§ **Provided information**:
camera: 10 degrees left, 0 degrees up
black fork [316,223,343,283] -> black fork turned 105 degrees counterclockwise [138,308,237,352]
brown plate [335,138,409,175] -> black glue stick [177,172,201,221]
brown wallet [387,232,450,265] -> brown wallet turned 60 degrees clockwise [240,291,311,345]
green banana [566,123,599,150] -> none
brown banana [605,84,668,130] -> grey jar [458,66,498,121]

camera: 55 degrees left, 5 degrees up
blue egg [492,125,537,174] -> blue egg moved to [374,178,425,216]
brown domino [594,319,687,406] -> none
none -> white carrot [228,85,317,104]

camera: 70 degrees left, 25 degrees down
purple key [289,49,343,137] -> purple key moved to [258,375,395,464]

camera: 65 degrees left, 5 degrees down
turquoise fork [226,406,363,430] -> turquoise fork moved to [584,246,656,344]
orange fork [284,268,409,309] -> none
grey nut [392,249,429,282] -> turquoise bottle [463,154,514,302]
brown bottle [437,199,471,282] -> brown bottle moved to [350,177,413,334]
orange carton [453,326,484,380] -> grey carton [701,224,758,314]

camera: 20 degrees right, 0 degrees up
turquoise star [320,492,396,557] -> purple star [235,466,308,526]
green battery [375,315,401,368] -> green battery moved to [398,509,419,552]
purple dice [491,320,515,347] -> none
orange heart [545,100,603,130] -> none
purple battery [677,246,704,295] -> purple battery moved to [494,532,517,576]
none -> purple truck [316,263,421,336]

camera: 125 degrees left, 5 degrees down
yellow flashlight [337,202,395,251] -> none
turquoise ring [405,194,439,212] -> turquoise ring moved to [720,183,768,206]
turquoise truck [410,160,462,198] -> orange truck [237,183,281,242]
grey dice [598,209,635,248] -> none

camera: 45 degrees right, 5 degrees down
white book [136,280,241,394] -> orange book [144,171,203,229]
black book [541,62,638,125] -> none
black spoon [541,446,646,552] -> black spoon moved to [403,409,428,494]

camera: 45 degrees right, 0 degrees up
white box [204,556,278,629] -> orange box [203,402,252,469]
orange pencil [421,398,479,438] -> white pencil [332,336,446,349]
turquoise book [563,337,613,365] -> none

§ **To do**:
Copy the data. Make sure every line matches exactly.

§ **Response area**:
camera: 10 degrees left, 0 degrees up
black fork [316,223,343,283] -> black fork turned 105 degrees counterclockwise [138,308,237,352]
brown plate [335,138,409,175] -> black glue stick [177,172,201,221]
brown wallet [387,232,450,265] -> brown wallet turned 60 degrees clockwise [240,291,311,345]
green banana [566,123,599,150] -> none
brown banana [605,84,668,130] -> grey jar [458,66,498,121]

camera: 55 degrees left, 5 degrees up
blue egg [492,125,537,174] -> blue egg moved to [374,178,425,216]
brown domino [594,319,687,406] -> none
none -> white carrot [228,85,317,104]

camera: 70 degrees left, 25 degrees down
purple key [289,49,343,137] -> purple key moved to [258,375,395,464]

camera: 65 degrees left, 5 degrees down
turquoise fork [226,406,363,430] -> turquoise fork moved to [584,246,656,344]
orange fork [284,268,409,309] -> none
grey nut [392,249,429,282] -> turquoise bottle [463,154,514,302]
brown bottle [437,199,471,282] -> brown bottle moved to [350,177,413,334]
orange carton [453,326,484,380] -> grey carton [701,224,758,314]

camera: 20 degrees right, 0 degrees up
turquoise star [320,492,396,557] -> purple star [235,466,308,526]
green battery [375,315,401,368] -> green battery moved to [398,509,419,552]
purple dice [491,320,515,347] -> none
orange heart [545,100,603,130] -> none
purple battery [677,246,704,295] -> purple battery moved to [494,532,517,576]
none -> purple truck [316,263,421,336]

camera: 125 degrees left, 5 degrees down
yellow flashlight [337,202,395,251] -> none
turquoise ring [405,194,439,212] -> turquoise ring moved to [720,183,768,206]
turquoise truck [410,160,462,198] -> orange truck [237,183,281,242]
grey dice [598,209,635,248] -> none

camera: 45 degrees right, 5 degrees down
white book [136,280,241,394] -> orange book [144,171,203,229]
black book [541,62,638,125] -> none
black spoon [541,446,646,552] -> black spoon moved to [403,409,428,494]

camera: 45 degrees right, 0 degrees up
white box [204,556,278,629] -> orange box [203,402,252,469]
orange pencil [421,398,479,438] -> white pencil [332,336,446,349]
turquoise book [563,337,613,365] -> none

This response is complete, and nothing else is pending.